## Instructions to follow
The records are to be repeated in full. Every line must match.

Data for processing START

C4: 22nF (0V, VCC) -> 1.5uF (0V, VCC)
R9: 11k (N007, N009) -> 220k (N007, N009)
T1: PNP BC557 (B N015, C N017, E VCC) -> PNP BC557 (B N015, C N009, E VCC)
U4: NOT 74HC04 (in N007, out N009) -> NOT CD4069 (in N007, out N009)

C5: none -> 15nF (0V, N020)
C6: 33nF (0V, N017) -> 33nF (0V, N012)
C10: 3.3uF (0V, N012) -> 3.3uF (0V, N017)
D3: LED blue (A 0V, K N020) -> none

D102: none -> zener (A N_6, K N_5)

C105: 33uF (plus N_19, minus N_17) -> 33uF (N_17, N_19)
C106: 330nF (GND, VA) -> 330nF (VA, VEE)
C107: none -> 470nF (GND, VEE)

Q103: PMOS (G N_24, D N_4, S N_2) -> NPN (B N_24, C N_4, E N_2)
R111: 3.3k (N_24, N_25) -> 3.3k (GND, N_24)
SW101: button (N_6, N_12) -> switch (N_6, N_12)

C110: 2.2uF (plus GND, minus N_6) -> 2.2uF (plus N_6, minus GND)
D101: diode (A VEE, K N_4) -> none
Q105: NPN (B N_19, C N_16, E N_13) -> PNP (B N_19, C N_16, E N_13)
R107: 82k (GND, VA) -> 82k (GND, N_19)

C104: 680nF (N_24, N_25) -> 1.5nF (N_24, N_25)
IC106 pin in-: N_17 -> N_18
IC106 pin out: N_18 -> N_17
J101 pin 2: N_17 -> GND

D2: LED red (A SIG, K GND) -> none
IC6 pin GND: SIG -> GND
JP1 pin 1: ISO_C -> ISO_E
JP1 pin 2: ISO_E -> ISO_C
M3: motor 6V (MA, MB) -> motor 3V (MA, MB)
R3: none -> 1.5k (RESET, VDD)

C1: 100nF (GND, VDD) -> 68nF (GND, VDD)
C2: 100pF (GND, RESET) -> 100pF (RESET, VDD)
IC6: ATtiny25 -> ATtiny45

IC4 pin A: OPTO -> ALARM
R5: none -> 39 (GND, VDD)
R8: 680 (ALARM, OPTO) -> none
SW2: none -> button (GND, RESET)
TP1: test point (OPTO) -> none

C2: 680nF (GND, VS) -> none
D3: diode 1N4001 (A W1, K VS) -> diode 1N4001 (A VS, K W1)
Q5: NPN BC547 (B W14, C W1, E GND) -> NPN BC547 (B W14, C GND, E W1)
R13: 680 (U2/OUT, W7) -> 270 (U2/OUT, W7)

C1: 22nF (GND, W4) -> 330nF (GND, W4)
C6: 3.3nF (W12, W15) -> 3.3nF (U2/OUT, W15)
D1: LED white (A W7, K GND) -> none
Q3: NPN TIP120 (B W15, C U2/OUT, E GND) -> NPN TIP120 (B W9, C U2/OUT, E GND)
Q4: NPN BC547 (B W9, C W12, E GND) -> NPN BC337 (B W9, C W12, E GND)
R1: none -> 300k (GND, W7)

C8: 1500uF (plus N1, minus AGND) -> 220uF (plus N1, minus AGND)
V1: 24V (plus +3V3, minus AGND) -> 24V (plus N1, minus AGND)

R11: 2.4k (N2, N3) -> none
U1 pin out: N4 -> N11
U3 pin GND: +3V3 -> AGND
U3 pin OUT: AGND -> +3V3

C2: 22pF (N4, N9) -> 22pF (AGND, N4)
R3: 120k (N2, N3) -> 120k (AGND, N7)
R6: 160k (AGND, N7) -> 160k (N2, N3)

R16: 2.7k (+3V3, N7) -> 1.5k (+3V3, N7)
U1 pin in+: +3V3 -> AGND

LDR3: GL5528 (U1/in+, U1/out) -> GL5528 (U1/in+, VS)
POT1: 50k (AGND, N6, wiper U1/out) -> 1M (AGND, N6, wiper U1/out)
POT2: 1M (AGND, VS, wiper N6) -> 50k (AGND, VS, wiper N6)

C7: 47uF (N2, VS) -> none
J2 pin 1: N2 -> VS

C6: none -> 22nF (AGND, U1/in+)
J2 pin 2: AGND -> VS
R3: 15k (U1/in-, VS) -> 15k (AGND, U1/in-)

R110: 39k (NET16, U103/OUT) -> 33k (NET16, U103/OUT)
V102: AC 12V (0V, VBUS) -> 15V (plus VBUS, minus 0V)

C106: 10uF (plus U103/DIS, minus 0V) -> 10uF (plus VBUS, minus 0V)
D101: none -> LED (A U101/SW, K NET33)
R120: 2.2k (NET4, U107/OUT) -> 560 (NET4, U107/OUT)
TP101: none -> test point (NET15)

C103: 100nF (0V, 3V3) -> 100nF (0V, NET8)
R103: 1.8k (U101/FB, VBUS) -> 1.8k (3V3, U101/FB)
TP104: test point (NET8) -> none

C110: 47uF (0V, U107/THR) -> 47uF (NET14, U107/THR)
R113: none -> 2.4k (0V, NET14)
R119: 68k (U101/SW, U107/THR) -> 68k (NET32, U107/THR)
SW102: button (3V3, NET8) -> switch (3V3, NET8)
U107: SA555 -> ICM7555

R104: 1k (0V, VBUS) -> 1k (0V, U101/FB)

Data for processing END

## Solution
C4: 22nF (0V, VCC) -> 1.5uF (0V, VCC)
R9: 11k (N007, N009) -> 220k (N007, N009)
T1: PNP BC557 (B N015, C N017, E VCC) -> PNP BC557 (B N015, C N009, E VCC)
U4: NOT 74HC04 (in N007, out N009) -> NOT CD4069 (in N007, out N009)

C5: none -> 15nF (0V, N020)
C6: 33nF (0V, N017) -> 33nF (0V, N012)
C10: 3.3uF (0V, N012) -> 3.3uF (0V, N017)
D3: LED blue (A 0V, K N020) -> none

D102: none -> zener (A N_6, K N_5)

C105: 33uF (plus N_19, minus N_17) -> 33uF (N_17, N_19)
C106: 330nF (GND, VA) -> 330nF (VA, VEE)
C107: none -> 470nF (GND, VEE)

Q103: PMOS (G N_24, D N_4, S N_2) -> NPN (B N_24, C N_4, E N_2)
R111: 3.3k (N_24, N_25) -> 3.3k (GND, N_24)
SW101: button (N_6, N_12) -> switch (N_6, N_12)

C110: 2.2uF (plus GND, minus N_6) -> 2.2uF (plus N_6, minus GND)
D101: diode (A VEE, K N_4) -> none
Q105: NPN (B N_19, C N_16, E N_13) -> PNP (B N_19, C N_16, E N_13)
R107: 82k (GND, VA) -> 82k (GND, N_19)

C104: 680nF (N_24, N_25) -> 1.5nF (N_24, N_25)
IC106 pin in-: N_17 -> N_18
IC106 pin out: N_18 -> N_17
J101 pin 2: N_17 -> GND

D2: LED red (A SIG, K GND) -> none
IC6 pin GND: SIG -> GND
JP1 pin 1: ISO_C -> ISO_E
JP1 pin 2: ISO_E -> ISO_C
M3: motor 6V (MA, MB) -> motor 3V (MA, MB)
R3: none -> 1.5k (RESET, VDD)

C1: 100nF (GND, VDD) -> 68nF (GND, VDD)
C2: 100pF (GND, RESET) -> 100pF (RESET, VDD)
IC6: ATtiny25 -> ATtiny45

IC4 pin A: OPTO -> ALARM
R5: none -> 39 (GND, VDD)
R8: 680 (ALARM, OPTO) -> none
SW2: none -> button (GND, RESET)
TP1: test point (OPTO) -> none

C2: 680nF (GND, VS) -> none
D3: diode 1N4001 (A W1, K VS) -> diode 1N4001 (A VS, K W1)
Q5: NPN BC547 (B W14, C W1, E GND) -> NPN BC547 (B W14, C GND, E W1)
R13: 680 (U2/OUT, W7) -> 270 (U2/OUT, W7)

C1: 22nF (GND, W4) -> 330nF (GND, W4)
C6: 3.3nF (W12, W15) -> 3.3nF (U2/OUT, W15)
D1: LED white (A W7, K GND) -> none
Q3: NPN TIP120 (B W15, C U2/OUT, E GND) -> NPN TIP120 (B W9, C U2/OUT, E GND)
Q4: NPN BC547 (B W9, C W12, E GND) -> NPN BC337 (B W9, C W12, E GND)
R1: none -> 300k (GND, W7)

C8: 1500uF (plus N1, minus AGND) -> 220uF (plus N1, minus AGND)
V1: 24V (plus +3V3, minus AGND) -> 24V (plus N1, minus AGND)

R11: 2.4k (N2, N3) -> none
U1 pin out: N4 -> N11
U3 pin GND: +3V3 -> AGND
U3 pin OUT: AGND -> +3V3

C2: 22pF (N4, N9) -> 22pF (AGND, N4)
R3: 120k (N2, N3) -> 120k (AGND, N7)
R6: 160k (AGND, N7) -> 160k (N2, N3)

R16: 2.7k (+3V3, N7) -> 1.5k (+3V3, N7)
U1 pin in+: +3V3 -> AGND

LDR3: GL5528 (U1/in+, U1/out) -> GL5528 (U1/in+, VS)
POT1: 50k (AGND, N6, wiper U1/out) -> 1M (AGND, N6, wiper U1/out)
POT2: 1M (AGND, VS, wiper N6) -> 50k (AGND, VS, wiper N6)

C7: 47uF (N2, VS) -> none
J2 pin 1: N2 -> VS

C6: none -> 22nF (AGND, U1/in+)
J2 pin 2: AGND -> VS
R3: 15k (U1/in-, VS) -> 15k (AGND, U1/in-)

R110: 39k (NET16, U103/OUT) -> 33k (NET16, U103/OUT)
V102: AC 12V (0V, VBUS) -> 15V (plus VBUS, minus 0V)

C106: 10uF (plus U103/DIS, minus 0V) -> 10uF (plus VBUS, minus 0V)
D101: none -> LED (A U101/SW, K NET33)
R120: 2.2k (NET4, U107/OUT) -> 560 (NET4, U107/OUT)
TP101: none -> test point (NET15)

C103: 100nF (0V, 3V3) -> 100nF (0V, NET8)
R103: 1.8k (U101/FB, VBUS) -> 1.8k (3V3, U101/FB)
TP104: test point (NET8) -> none

C110: 47uF (0V, U107/THR) -> 47uF (NET14, U107/THR)
R113: none -> 2.4k (0V, NET14)
R119: 68k (U101/SW, U107/THR) -> 68k (NET32, U107/THR)
SW102: button (3V3, NET8) -> switch (3V3, NET8)
U107: SA555 -> ICM7555

R104: 1k (0V, VBUS) -> 1k (0V, U101/FB)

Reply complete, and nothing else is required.